Records supplied
################
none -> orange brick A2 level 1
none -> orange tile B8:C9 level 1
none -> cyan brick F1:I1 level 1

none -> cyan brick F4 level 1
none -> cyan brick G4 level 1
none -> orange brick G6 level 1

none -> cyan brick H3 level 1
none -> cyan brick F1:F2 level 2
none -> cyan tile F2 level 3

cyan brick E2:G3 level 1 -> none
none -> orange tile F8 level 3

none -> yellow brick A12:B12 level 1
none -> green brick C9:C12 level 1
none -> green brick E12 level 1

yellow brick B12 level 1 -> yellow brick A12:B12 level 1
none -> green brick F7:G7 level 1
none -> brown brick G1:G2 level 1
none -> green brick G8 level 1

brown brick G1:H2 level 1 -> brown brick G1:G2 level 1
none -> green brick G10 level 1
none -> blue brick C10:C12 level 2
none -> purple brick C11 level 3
################
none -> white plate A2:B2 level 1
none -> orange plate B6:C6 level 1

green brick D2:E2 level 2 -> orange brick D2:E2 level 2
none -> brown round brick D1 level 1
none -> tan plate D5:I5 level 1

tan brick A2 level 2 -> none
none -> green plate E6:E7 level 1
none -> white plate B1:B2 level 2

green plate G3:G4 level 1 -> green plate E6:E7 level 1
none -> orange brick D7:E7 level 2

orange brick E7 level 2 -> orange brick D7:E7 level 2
################
What is expected
Exactly the lines above from the one with "tan brick A2 level 2 -> none" to the one with "orange brick E7", both included, are to be quoted; leave the rest out.

Expected answer
tan brick A2 level 2 -> none
none -> green plate E6:E7 level 1
none -> white plate B1:B2 level 2

green plate G3:G4 level 1 -> green plate E6:E7 level 1
none -> orange brick D7:E7 level 2

orange brick E7 level 2 -> orange brick D7:E7 level 2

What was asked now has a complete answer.